SUPPLIED DATA -
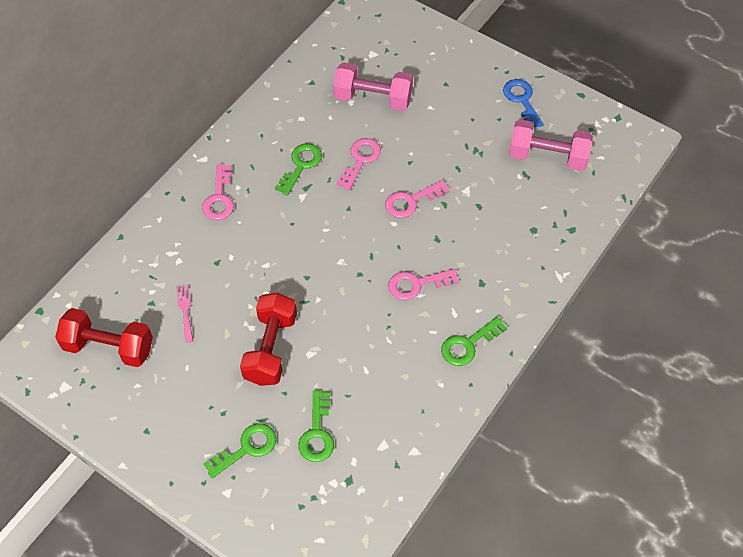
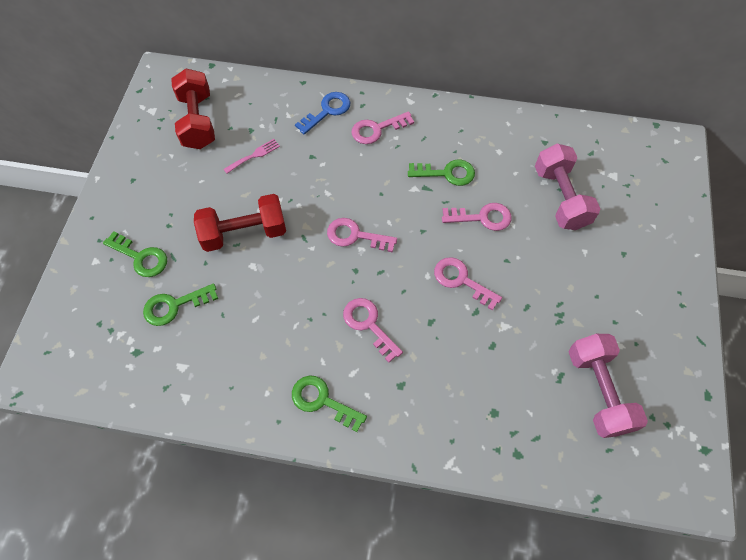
camera: 65 degrees right, 5 degrees up
(325, 260) = (355, 236): none -> pink key
(522, 100) = (655, 335): blue key -> blue key (327, 111)

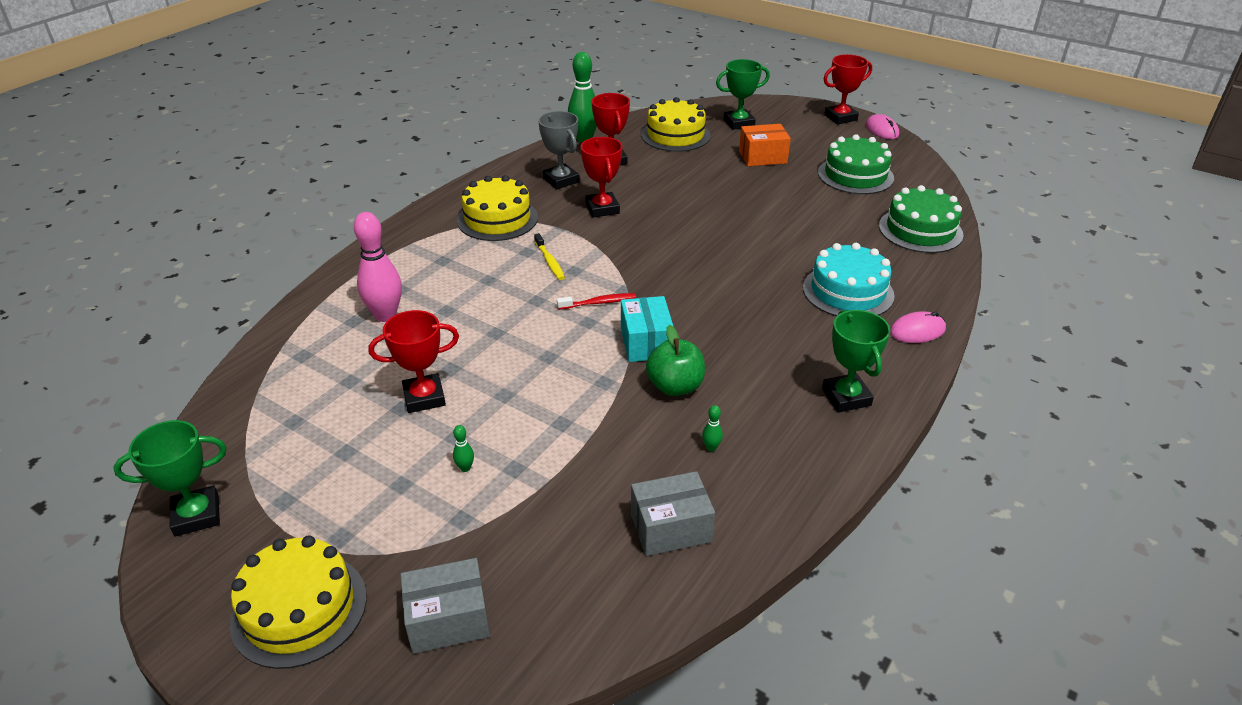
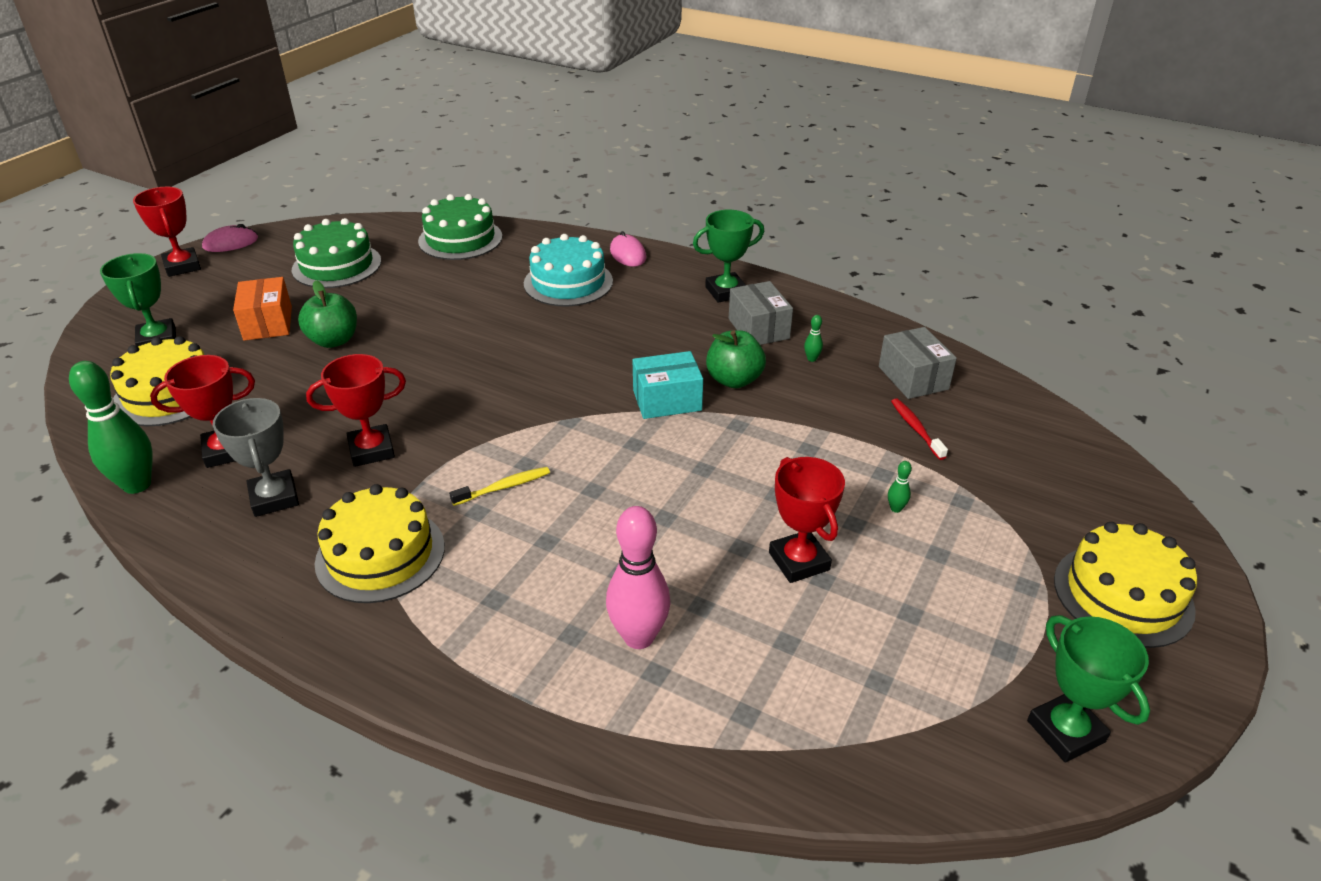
camera: 95 degrees left, 0 degrees up
(448, 619) = (1072, 491): grey box -> grey box (758, 328)
(561, 180) = (274, 498): grey trophy -> grey trophy turned 75 degrees counterclockwise
(599, 303) = (596, 438): red toothbrush -> red toothbrush (916, 428)
(740, 184) = (334, 340): none -> green apple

WORK INSTRUCTIONS - Without including any image, reproduce the full listing above as written.

YOUR SOLUTION -
camera: 65 degrees right, 5 degrees up
(325, 260) = (355, 236): none -> pink key
(522, 100) = (655, 335): blue key -> blue key (327, 111)

camera: 95 degrees left, 0 degrees up
(448, 619) = (1072, 491): grey box -> grey box (758, 328)
(561, 180) = (274, 498): grey trophy -> grey trophy turned 75 degrees counterclockwise
(599, 303) = (596, 438): red toothbrush -> red toothbrush (916, 428)
(740, 184) = (334, 340): none -> green apple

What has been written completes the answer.